(The data)

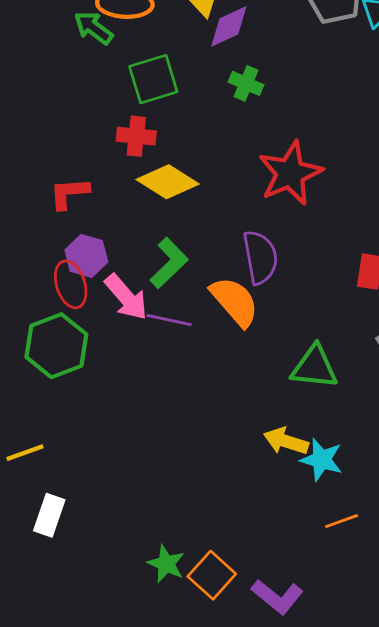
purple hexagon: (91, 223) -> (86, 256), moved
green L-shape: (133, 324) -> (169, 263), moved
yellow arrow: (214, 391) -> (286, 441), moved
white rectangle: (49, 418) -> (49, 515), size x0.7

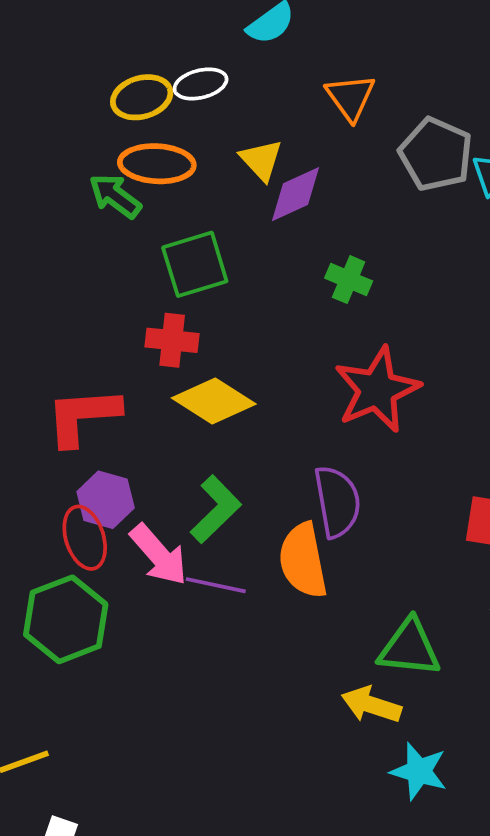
green cross: (246, 83) -> (349, 280), moved
red L-shape: (69, 193) -> (83, 416), size x1.4
orange semicircle: (235, 301) -> (303, 561), turned -150
yellow arrow: (286, 441) -> (371, 705), moved

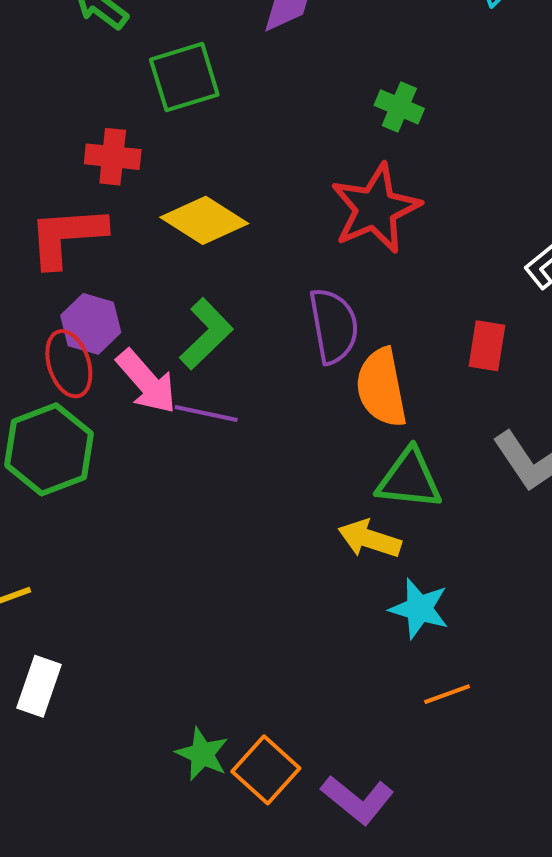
green cross: (349, 280) -> (399, 107), moved
red cross: (172, 340) -> (113, 157), moved
orange semicircle: (303, 561) -> (381, 388), moved

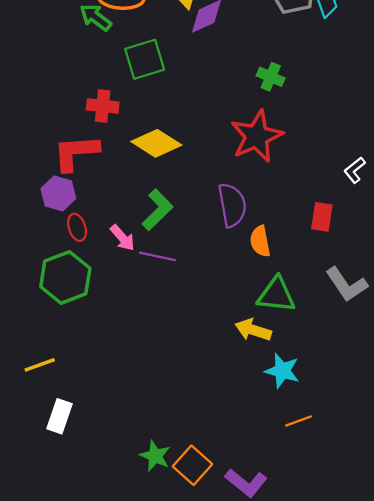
purple hexagon: (91, 324) -> (58, 193), moved
red ellipse: (69, 364) -> (77, 227), size x0.7
pink arrow: (146, 382) -> (122, 238), size x0.7
orange semicircle: (381, 388) -> (260, 241), size x0.7

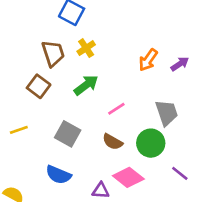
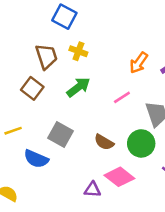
yellow cross: (86, 48) -> (78, 51), turned -36
pink line: (116, 109) -> (122, 97), moved
blue semicircle: (58, 175) -> (36, 159), moved

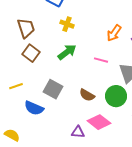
brown trapezoid: (46, 56) -> (26, 28), moved
pink line: (122, 97) -> (101, 60), turned 48

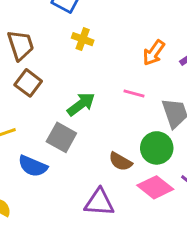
green arrow: (67, 52) -> (81, 104), moved
brown semicircle: (87, 95) -> (120, 162), moved
pink diamond: (99, 122) -> (155, 187), moved
purple triangle: (78, 132) -> (99, 202), size x1.5

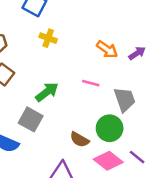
orange arrow: (154, 53) -> (107, 49), turned -90

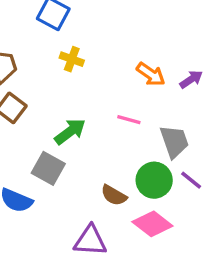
purple line: (137, 157) -> (191, 180), moved

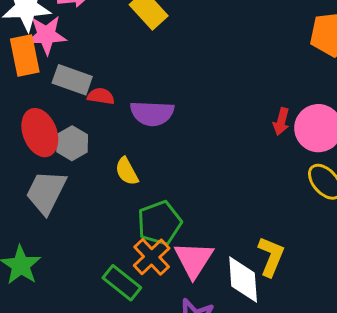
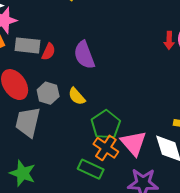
red semicircle: (101, 96) -> (49, 52), turned 120
purple semicircle: (152, 113) -> (84, 55), turned 80
gray hexagon: (72, 143) -> (48, 93), moved

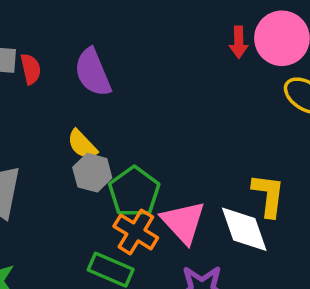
red semicircle: (49, 52) -> (31, 69), turned -36
gray hexagon: (48, 93) -> (92, 173), moved

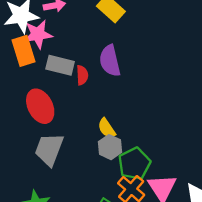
purple semicircle: (93, 72) -> (110, 61), moved

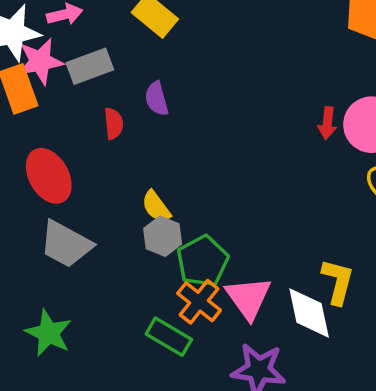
purple semicircle: (110, 61) -> (157, 99), size x0.7
gray rectangle: (60, 65) -> (90, 66), moved, turned -32
gray trapezoid: (49, 149) -> (66, 244), turned -80

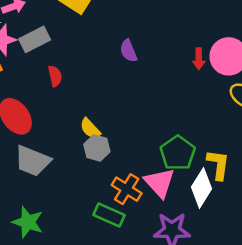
purple semicircle: (157, 99) -> (128, 51), moved
green pentagon: (203, 261) -> (178, 153), moved
white diamond: (309, 313) -> (201, 188), turned 51

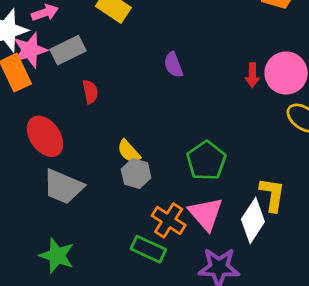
green pentagon: (178, 153) -> (206, 161), moved

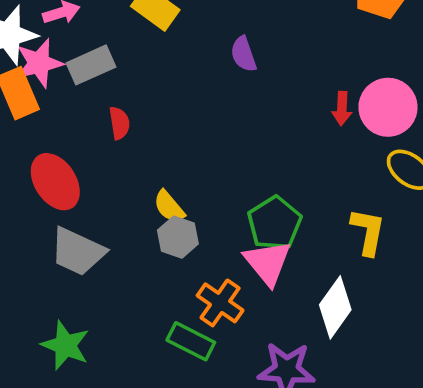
purple semicircle: (173, 65) -> (243, 54), moved
yellow L-shape: (272, 195) -> (368, 232), moved
pink triangle: (206, 214) -> (268, 263), moved

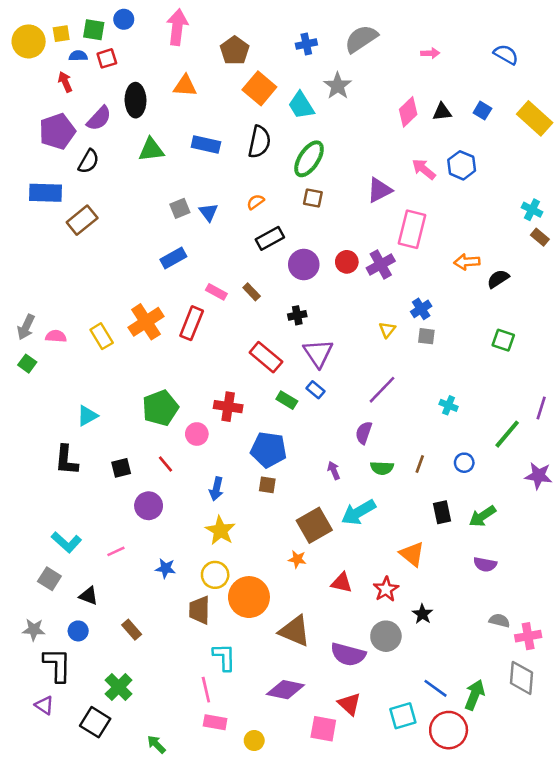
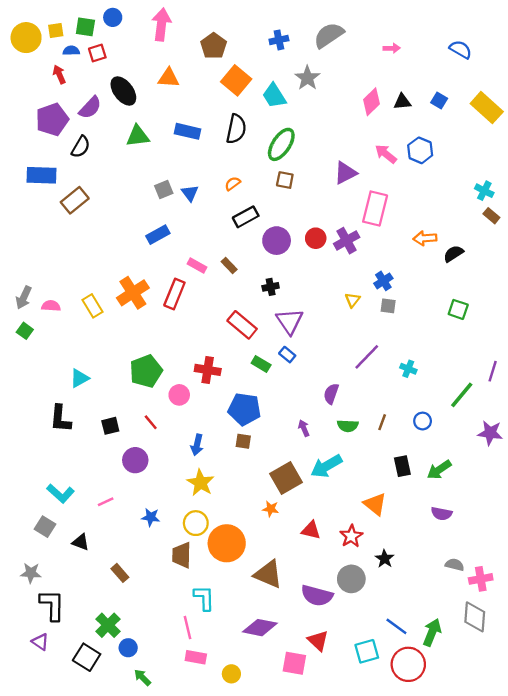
black ellipse: (136, 100) -> (123, 91), turned -36
purple line: (382, 390) -> (367, 357), moved
blue circle: (78, 631) -> (128, 648), moved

(End The data)

Problem statement
In the material above, how many lines contain "diamond"? Reply with only the number.

Reply to the task
2